**YOUR GOAL**
The entries below should be transcribed exactly, every one of them.

━━━━━━━━━━

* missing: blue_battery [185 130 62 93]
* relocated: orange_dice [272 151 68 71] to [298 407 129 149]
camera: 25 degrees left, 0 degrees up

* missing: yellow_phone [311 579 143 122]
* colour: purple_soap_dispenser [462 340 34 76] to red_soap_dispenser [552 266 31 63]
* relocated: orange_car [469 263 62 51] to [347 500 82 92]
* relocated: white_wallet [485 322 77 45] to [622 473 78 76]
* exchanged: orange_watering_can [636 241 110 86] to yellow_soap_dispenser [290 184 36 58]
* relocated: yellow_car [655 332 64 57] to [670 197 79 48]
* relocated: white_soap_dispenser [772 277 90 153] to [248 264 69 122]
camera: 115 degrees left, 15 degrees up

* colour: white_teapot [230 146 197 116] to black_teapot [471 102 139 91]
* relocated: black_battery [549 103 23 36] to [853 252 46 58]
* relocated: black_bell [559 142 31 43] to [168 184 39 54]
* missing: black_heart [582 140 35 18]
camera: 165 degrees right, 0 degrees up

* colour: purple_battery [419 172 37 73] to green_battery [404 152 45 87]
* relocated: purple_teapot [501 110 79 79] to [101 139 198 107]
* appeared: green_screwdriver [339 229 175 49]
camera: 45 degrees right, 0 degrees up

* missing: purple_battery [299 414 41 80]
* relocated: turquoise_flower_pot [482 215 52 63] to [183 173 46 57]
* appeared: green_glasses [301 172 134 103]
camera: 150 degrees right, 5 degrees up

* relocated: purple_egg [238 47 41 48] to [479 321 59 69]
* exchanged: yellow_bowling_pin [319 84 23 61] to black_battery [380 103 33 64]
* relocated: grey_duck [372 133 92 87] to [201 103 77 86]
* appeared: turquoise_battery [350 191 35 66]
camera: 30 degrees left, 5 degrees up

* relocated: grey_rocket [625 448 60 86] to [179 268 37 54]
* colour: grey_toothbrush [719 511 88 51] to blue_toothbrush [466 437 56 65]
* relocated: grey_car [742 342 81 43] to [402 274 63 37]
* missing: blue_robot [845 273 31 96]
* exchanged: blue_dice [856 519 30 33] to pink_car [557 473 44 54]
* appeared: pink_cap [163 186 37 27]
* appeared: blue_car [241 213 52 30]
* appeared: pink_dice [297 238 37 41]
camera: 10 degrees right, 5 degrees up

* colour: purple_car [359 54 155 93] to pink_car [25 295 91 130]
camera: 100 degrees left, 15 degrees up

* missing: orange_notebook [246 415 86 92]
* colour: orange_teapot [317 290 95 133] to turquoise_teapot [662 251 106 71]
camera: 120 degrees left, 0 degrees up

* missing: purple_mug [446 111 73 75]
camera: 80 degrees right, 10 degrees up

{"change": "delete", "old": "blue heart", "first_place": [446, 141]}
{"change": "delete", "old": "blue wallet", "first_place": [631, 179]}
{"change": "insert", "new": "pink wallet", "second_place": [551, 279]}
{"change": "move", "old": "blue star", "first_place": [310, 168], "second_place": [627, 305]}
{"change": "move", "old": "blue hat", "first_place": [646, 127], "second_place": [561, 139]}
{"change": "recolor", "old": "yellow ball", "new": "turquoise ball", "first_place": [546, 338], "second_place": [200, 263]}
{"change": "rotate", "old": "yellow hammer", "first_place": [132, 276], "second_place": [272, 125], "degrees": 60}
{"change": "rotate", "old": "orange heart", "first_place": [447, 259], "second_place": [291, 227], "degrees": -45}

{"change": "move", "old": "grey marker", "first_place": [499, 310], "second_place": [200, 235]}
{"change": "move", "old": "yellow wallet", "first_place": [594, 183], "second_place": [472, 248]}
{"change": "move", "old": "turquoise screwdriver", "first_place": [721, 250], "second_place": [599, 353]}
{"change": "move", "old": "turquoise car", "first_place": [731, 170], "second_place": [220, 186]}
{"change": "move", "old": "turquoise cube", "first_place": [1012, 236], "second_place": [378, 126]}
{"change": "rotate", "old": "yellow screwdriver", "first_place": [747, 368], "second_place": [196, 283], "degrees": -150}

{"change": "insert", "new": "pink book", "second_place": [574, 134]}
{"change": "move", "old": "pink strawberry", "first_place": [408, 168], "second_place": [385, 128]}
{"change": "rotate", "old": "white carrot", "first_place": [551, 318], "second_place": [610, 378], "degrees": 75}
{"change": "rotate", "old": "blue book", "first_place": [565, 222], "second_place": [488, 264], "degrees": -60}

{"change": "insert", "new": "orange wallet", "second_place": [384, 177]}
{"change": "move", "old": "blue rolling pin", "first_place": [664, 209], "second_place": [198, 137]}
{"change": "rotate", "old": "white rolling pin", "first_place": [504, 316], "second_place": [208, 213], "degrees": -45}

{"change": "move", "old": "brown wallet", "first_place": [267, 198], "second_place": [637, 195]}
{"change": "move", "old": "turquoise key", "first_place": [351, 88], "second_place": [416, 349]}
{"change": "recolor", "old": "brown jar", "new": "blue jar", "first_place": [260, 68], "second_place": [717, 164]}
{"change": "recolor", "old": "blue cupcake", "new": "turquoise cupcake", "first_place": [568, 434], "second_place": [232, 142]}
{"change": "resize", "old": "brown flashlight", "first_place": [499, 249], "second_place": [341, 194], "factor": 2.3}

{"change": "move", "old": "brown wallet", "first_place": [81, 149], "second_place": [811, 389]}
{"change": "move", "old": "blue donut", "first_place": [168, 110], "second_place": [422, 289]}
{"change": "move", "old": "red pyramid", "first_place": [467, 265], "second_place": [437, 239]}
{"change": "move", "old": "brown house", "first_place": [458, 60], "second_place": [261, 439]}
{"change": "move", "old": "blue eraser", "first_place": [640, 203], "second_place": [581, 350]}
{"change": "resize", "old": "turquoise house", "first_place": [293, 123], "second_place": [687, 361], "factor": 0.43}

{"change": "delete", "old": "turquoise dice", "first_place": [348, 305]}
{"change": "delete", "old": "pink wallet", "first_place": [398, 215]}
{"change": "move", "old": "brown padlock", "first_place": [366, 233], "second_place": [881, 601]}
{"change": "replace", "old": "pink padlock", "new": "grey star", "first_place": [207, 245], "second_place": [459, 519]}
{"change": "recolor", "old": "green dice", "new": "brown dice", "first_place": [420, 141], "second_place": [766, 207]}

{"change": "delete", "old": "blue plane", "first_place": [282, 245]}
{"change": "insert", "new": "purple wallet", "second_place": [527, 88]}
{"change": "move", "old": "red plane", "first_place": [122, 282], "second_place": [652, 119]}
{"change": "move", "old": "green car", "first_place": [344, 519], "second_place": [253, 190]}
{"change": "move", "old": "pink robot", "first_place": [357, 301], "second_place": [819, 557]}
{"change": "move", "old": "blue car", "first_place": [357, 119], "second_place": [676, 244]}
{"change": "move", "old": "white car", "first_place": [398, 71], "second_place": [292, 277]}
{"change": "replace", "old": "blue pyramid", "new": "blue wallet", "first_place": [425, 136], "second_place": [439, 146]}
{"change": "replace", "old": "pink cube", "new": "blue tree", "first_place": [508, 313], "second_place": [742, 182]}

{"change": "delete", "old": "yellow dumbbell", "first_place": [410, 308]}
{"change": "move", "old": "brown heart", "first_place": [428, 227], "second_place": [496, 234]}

━━━━━━━━━━

**ANSWER BOX**
* missing: blue_battery [185 130 62 93]
* relocated: orange_dice [272 151 68 71] to [298 407 129 149]
camera: 25 degrees left, 0 degrees up

* missing: yellow_phone [311 579 143 122]
* colour: purple_soap_dispenser [462 340 34 76] to red_soap_dispenser [552 266 31 63]
* relocated: orange_car [469 263 62 51] to [347 500 82 92]
* relocated: white_wallet [485 322 77 45] to [622 473 78 76]
* exchanged: orange_watering_can [636 241 110 86] to yellow_soap_dispenser [290 184 36 58]
* relocated: yellow_car [655 332 64 57] to [670 197 79 48]
* relocated: white_soap_dispenser [772 277 90 153] to [248 264 69 122]
camera: 115 degrees left, 15 degrees up

* colour: white_teapot [230 146 197 116] to black_teapot [471 102 139 91]
* relocated: black_battery [549 103 23 36] to [853 252 46 58]
* relocated: black_bell [559 142 31 43] to [168 184 39 54]
* missing: black_heart [582 140 35 18]
camera: 165 degrees right, 0 degrees up

* colour: purple_battery [419 172 37 73] to green_battery [404 152 45 87]
* relocated: purple_teapot [501 110 79 79] to [101 139 198 107]
* appeared: green_screwdriver [339 229 175 49]
camera: 45 degrees right, 0 degrees up

* missing: purple_battery [299 414 41 80]
* relocated: turquoise_flower_pot [482 215 52 63] to [183 173 46 57]
* appeared: green_glasses [301 172 134 103]
camera: 150 degrees right, 5 degrees up

* relocated: purple_egg [238 47 41 48] to [479 321 59 69]
* exchanged: yellow_bowling_pin [319 84 23 61] to black_battery [380 103 33 64]
* relocated: grey_duck [372 133 92 87] to [201 103 77 86]
* appeared: turquoise_battery [350 191 35 66]
camera: 30 degrees left, 5 degrees up

* relocated: grey_rocket [625 448 60 86] to [179 268 37 54]
* colour: grey_toothbrush [719 511 88 51] to blue_toothbrush [466 437 56 65]
* relocated: grey_car [742 342 81 43] to [402 274 63 37]
* missing: blue_robot [845 273 31 96]
* exchanged: blue_dice [856 519 30 33] to pink_car [557 473 44 54]
* appeared: pink_cap [163 186 37 27]
* appeared: blue_car [241 213 52 30]
* appeared: pink_dice [297 238 37 41]
camera: 10 degrees right, 5 degrees up

* colour: purple_car [359 54 155 93] to pink_car [25 295 91 130]
camera: 100 degrees left, 15 degrees up

* missing: orange_notebook [246 415 86 92]
* colour: orange_teapot [317 290 95 133] to turquoise_teapot [662 251 106 71]
camera: 120 degrees left, 0 degrees up

* missing: purple_mug [446 111 73 75]
camera: 80 degrees right, 10 degrees up

{"change": "delete", "old": "blue heart", "first_place": [446, 141]}
{"change": "delete", "old": "blue wallet", "first_place": [631, 179]}
{"change": "insert", "new": "pink wallet", "second_place": [551, 279]}
{"change": "move", "old": "blue star", "first_place": [310, 168], "second_place": [627, 305]}
{"change": "move", "old": "blue hat", "first_place": [646, 127], "second_place": [561, 139]}
{"change": "recolor", "old": "yellow ball", "new": "turquoise ball", "first_place": [546, 338], "second_place": [200, 263]}
{"change": "rotate", "old": "yellow hammer", "first_place": [132, 276], "second_place": [272, 125], "degrees": 60}
{"change": "rotate", "old": "orange heart", "first_place": [447, 259], "second_place": [291, 227], "degrees": -45}

{"change": "move", "old": "grey marker", "first_place": [499, 310], "second_place": [200, 235]}
{"change": "move", "old": "yellow wallet", "first_place": [594, 183], "second_place": [472, 248]}
{"change": "move", "old": "turquoise screwdriver", "first_place": [721, 250], "second_place": [599, 353]}
{"change": "move", "old": "turquoise car", "first_place": [731, 170], "second_place": [220, 186]}
{"change": "move", "old": "turquoise cube", "first_place": [1012, 236], "second_place": [378, 126]}
{"change": "rotate", "old": "yellow screwdriver", "first_place": [747, 368], "second_place": [196, 283], "degrees": -150}

{"change": "insert", "new": "pink book", "second_place": [574, 134]}
{"change": "move", "old": "pink strawberry", "first_place": [408, 168], "second_place": [385, 128]}
{"change": "rotate", "old": "white carrot", "first_place": [551, 318], "second_place": [610, 378], "degrees": 75}
{"change": "rotate", "old": "blue book", "first_place": [565, 222], "second_place": [488, 264], "degrees": -60}

{"change": "insert", "new": "orange wallet", "second_place": [384, 177]}
{"change": "move", "old": "blue rolling pin", "first_place": [664, 209], "second_place": [198, 137]}
{"change": "rotate", "old": "white rolling pin", "first_place": [504, 316], "second_place": [208, 213], "degrees": -45}

{"change": "move", "old": "brown wallet", "first_place": [267, 198], "second_place": [637, 195]}
{"change": "move", "old": "turquoise key", "first_place": [351, 88], "second_place": [416, 349]}
{"change": "recolor", "old": "brown jar", "new": "blue jar", "first_place": [260, 68], "second_place": [717, 164]}
{"change": "recolor", "old": "blue cupcake", "new": "turquoise cupcake", "first_place": [568, 434], "second_place": [232, 142]}
{"change": "resize", "old": "brown flashlight", "first_place": [499, 249], "second_place": [341, 194], "factor": 2.3}

{"change": "move", "old": "brown wallet", "first_place": [81, 149], "second_place": [811, 389]}
{"change": "move", "old": "blue donut", "first_place": [168, 110], "second_place": [422, 289]}
{"change": "move", "old": "red pyramid", "first_place": [467, 265], "second_place": [437, 239]}
{"change": "move", "old": "brown house", "first_place": [458, 60], "second_place": [261, 439]}
{"change": "move", "old": "blue eraser", "first_place": [640, 203], "second_place": [581, 350]}
{"change": "resize", "old": "turquoise house", "first_place": [293, 123], "second_place": [687, 361], "factor": 0.43}

{"change": "delete", "old": "turquoise dice", "first_place": [348, 305]}
{"change": "delete", "old": "pink wallet", "first_place": [398, 215]}
{"change": "move", "old": "brown padlock", "first_place": [366, 233], "second_place": [881, 601]}
{"change": "replace", "old": "pink padlock", "new": "grey star", "first_place": [207, 245], "second_place": [459, 519]}
{"change": "recolor", "old": "green dice", "new": "brown dice", "first_place": [420, 141], "second_place": [766, 207]}

{"change": "delete", "old": "blue plane", "first_place": [282, 245]}
{"change": "insert", "new": "purple wallet", "second_place": [527, 88]}
{"change": "move", "old": "red plane", "first_place": [122, 282], "second_place": [652, 119]}
{"change": "move", "old": "green car", "first_place": [344, 519], "second_place": [253, 190]}
{"change": "move", "old": "pink robot", "first_place": [357, 301], "second_place": [819, 557]}
{"change": "move", "old": "blue car", "first_place": [357, 119], "second_place": [676, 244]}
{"change": "move", "old": "white car", "first_place": [398, 71], "second_place": [292, 277]}
{"change": "replace", "old": "blue pyramid", "new": "blue wallet", "first_place": [425, 136], "second_place": [439, 146]}
{"change": "replace", "old": "pink cube", "new": "blue tree", "first_place": [508, 313], "second_place": [742, 182]}

{"change": "delete", "old": "yellow dumbbell", "first_place": [410, 308]}
{"change": "move", "old": "brown heart", "first_place": [428, 227], "second_place": [496, 234]}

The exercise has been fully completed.